[[ Input data open ]]
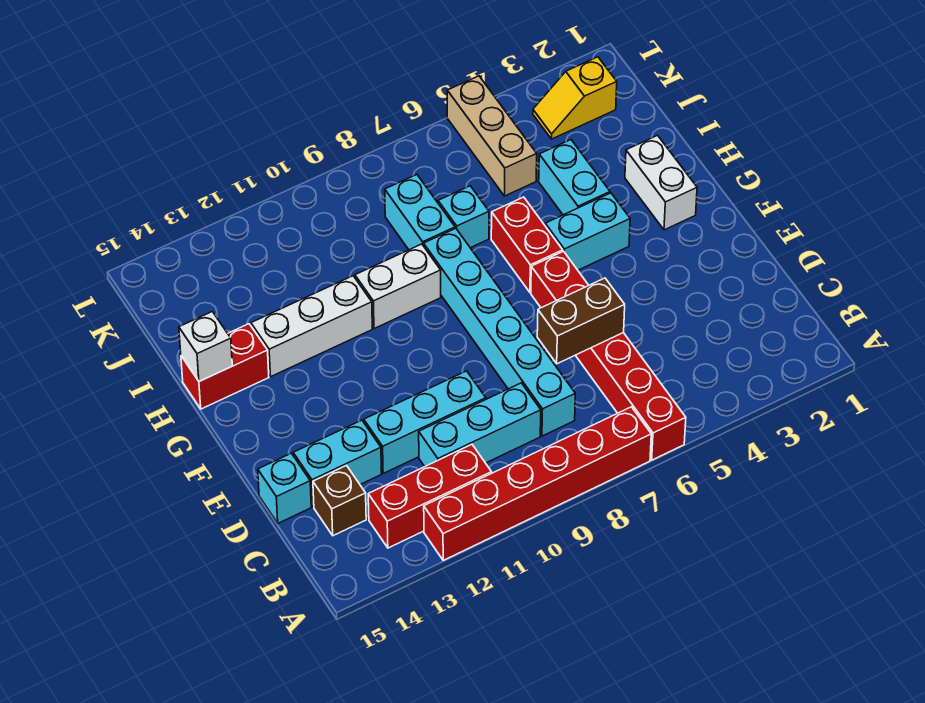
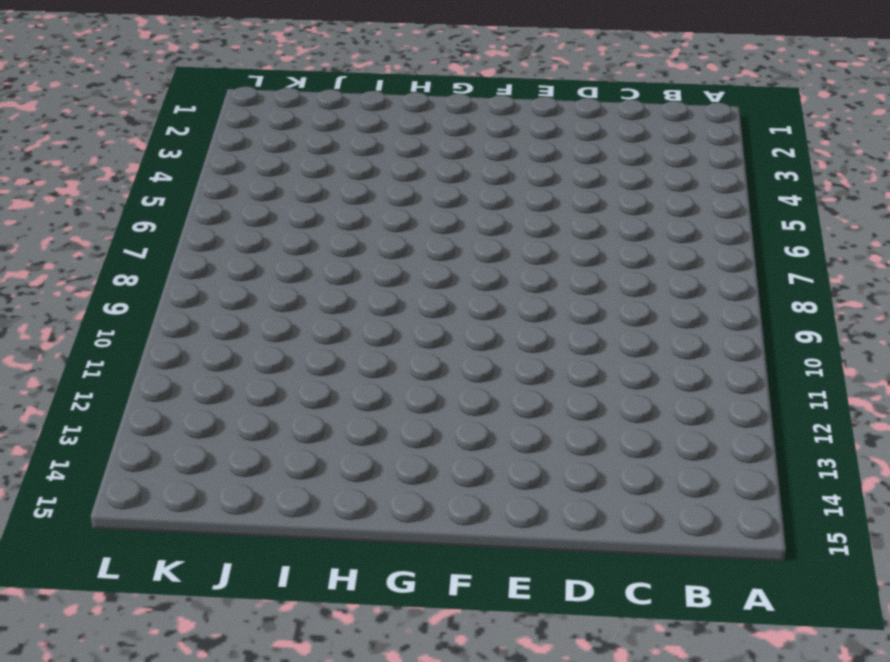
none -> red brick A6:F6 level 1
none -> red brick A7:A12 level 1
none -> red brick B11:B13 level 1

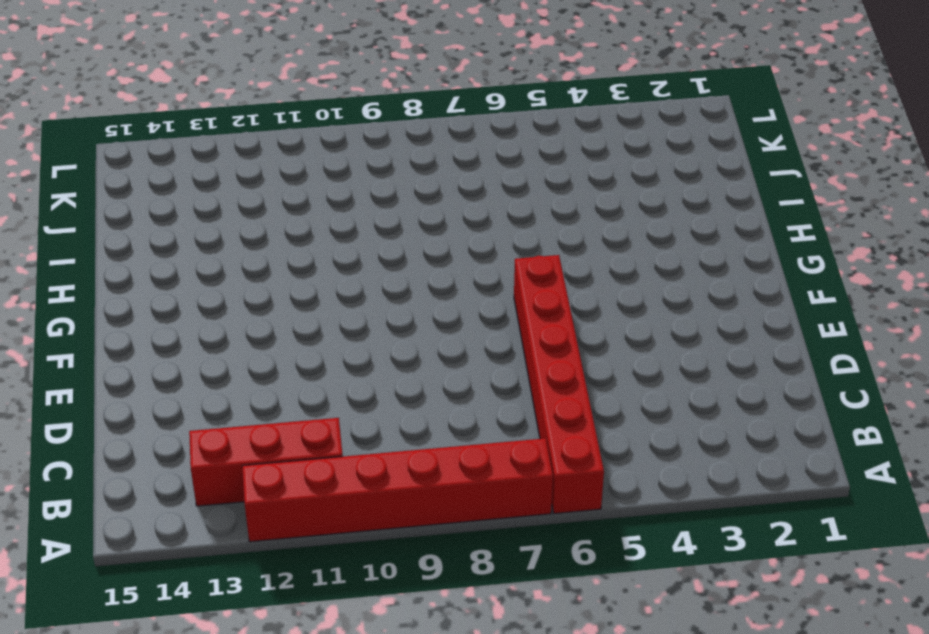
none -> cyan brick C8:H8 level 1
none -> cyan brick C9:C11 level 1
none -> brown brick C14 level 1

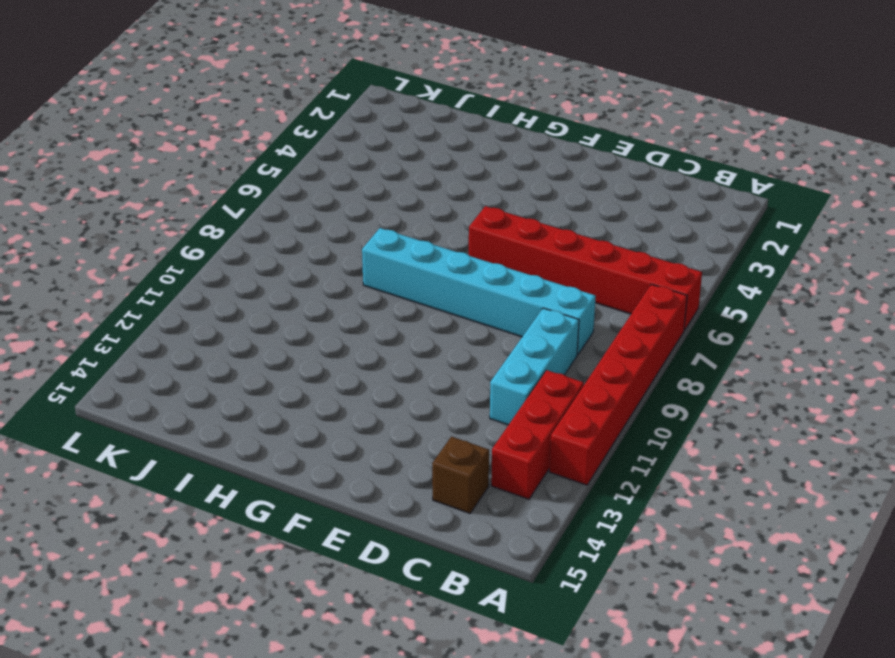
none -> cyan brick D10:D12 level 1
none -> cyan brick D13:D14 level 1
none -> cyan brick D15 level 1

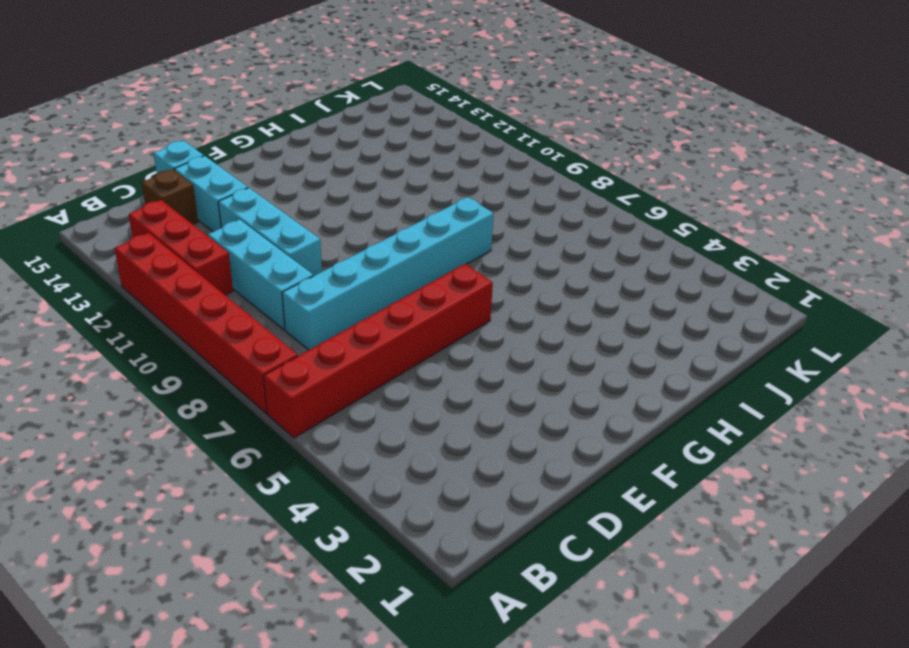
none -> white brick G2:H2 level 1
none -> cyan brick G4:G5 level 1
none -> red brick G6:H6 level 1

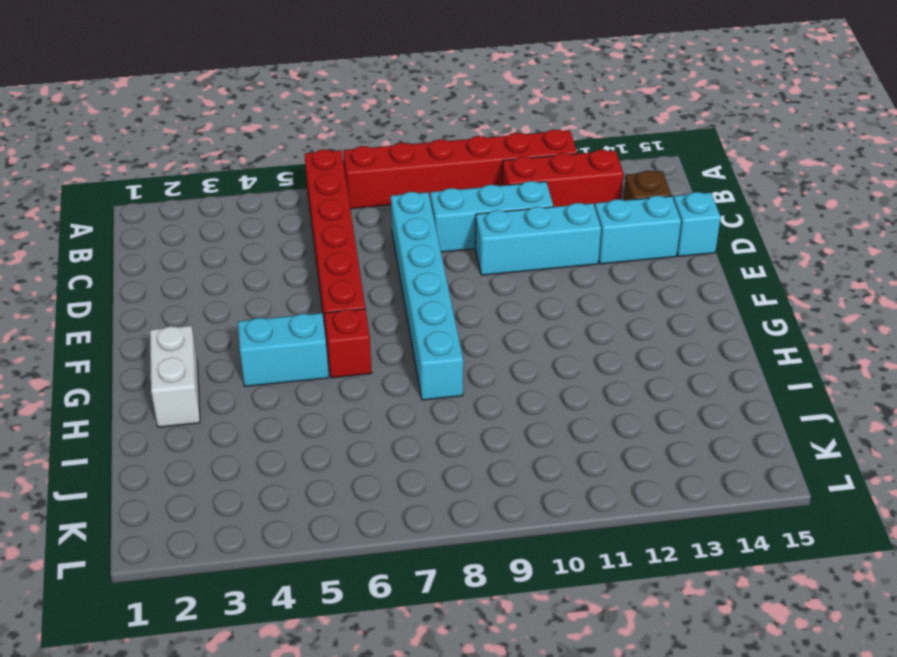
red brick G6 level 1 -> red brick G6:H6 level 1
none -> cyan brick H4:I4 level 1
none -> white brick H9:H10 level 1
none -> white brick H11:H13 level 1

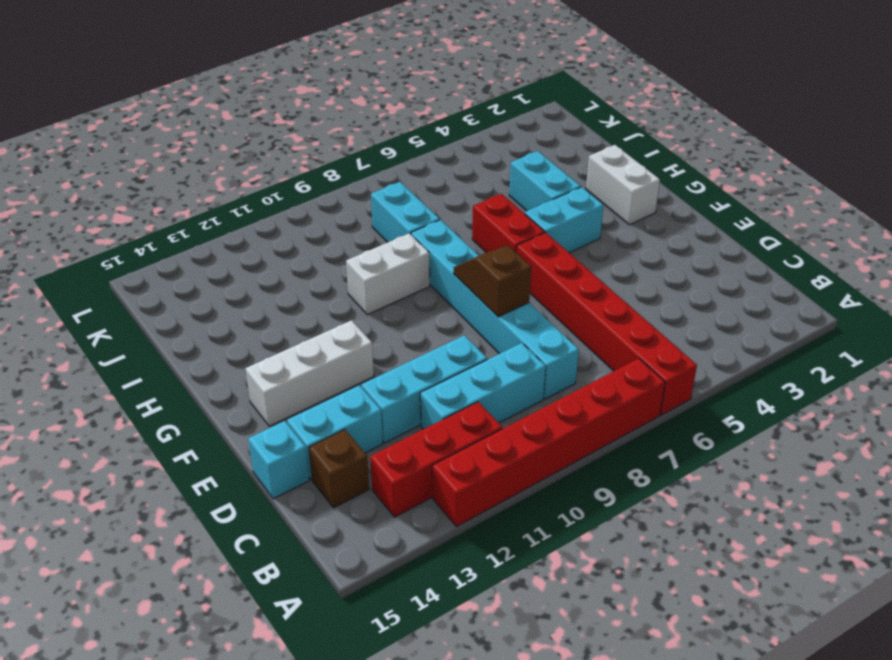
brown slope E8:F8 level 2 top E -> none
white brick F12:F14 level 1 -> white brick H11:H13 level 1
none -> red brick H14:H15 level 1
none -> cyan brick I7 level 1
none -> tan brick J5:L5 level 1

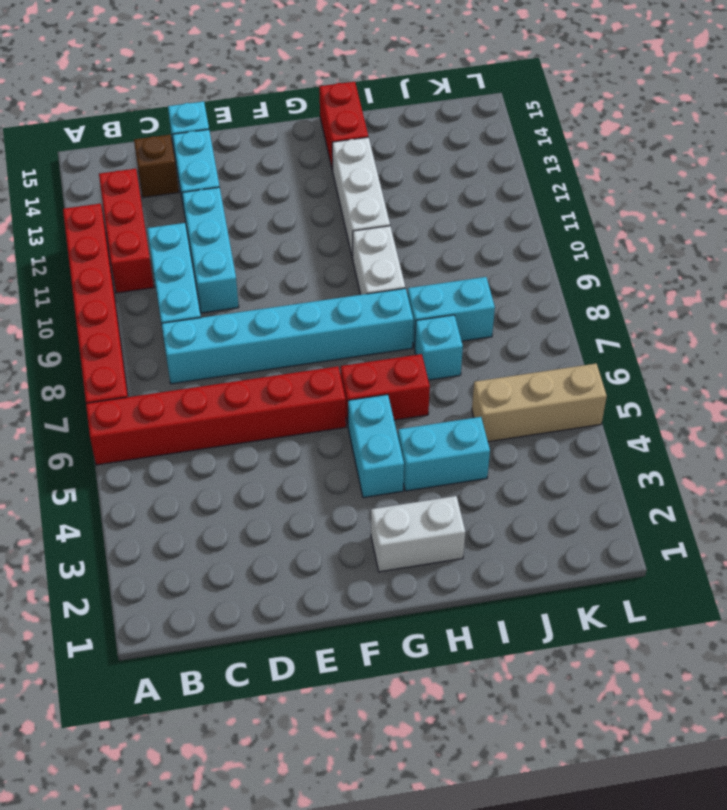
none -> yellow slope K2:K3 level 1 top 2
none -> brown brick D6:D7 level 2
none -> white brick H15 level 2

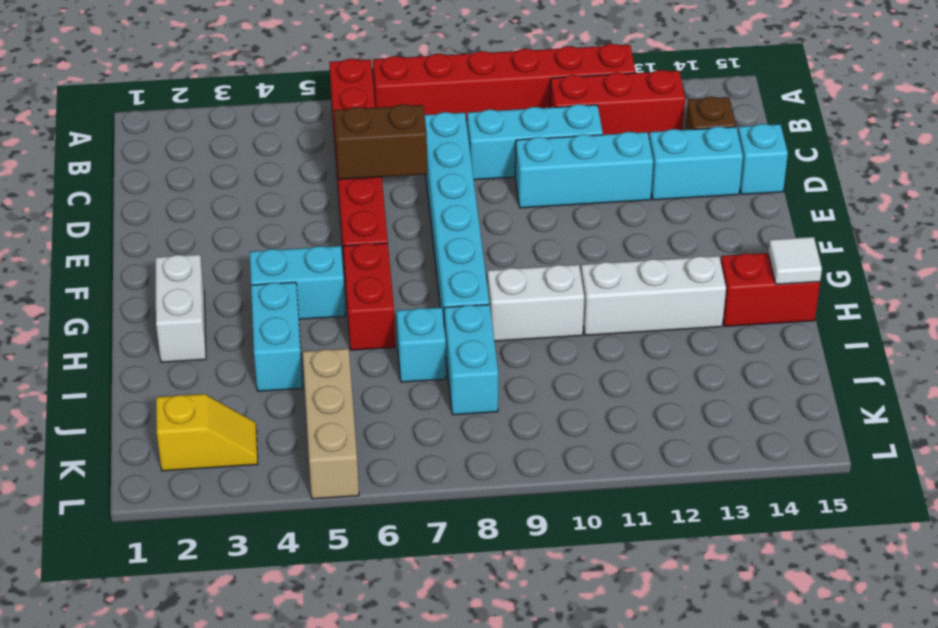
white tile H15 level 2 -> white brick H15 level 2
[[ Input data closed ]]
§ **Directions for this task**
Everything in the listing must be copied exactly except the pictures.

§ **Solution for this task**
none -> red brick A6:F6 level 1
none -> red brick A7:A12 level 1
none -> red brick B11:B13 level 1

none -> cyan brick C8:H8 level 1
none -> cyan brick C9:C11 level 1
none -> brown brick C14 level 1

none -> cyan brick D10:D12 level 1
none -> cyan brick D13:D14 level 1
none -> cyan brick D15 level 1

none -> white brick G2:H2 level 1
none -> cyan brick G4:G5 level 1
none -> red brick G6:H6 level 1

red brick G6 level 1 -> red brick G6:H6 level 1
none -> cyan brick H4:I4 level 1
none -> white brick H9:H10 level 1
none -> white brick H11:H13 level 1

brown slope E8:F8 level 2 top E -> none
white brick F12:F14 level 1 -> white brick H11:H13 level 1
none -> red brick H14:H15 level 1
none -> cyan brick I7 level 1
none -> tan brick J5:L5 level 1

none -> yellow slope K2:K3 level 1 top 2
none -> brown brick D6:D7 level 2
none -> white brick H15 level 2

white tile H15 level 2 -> white brick H15 level 2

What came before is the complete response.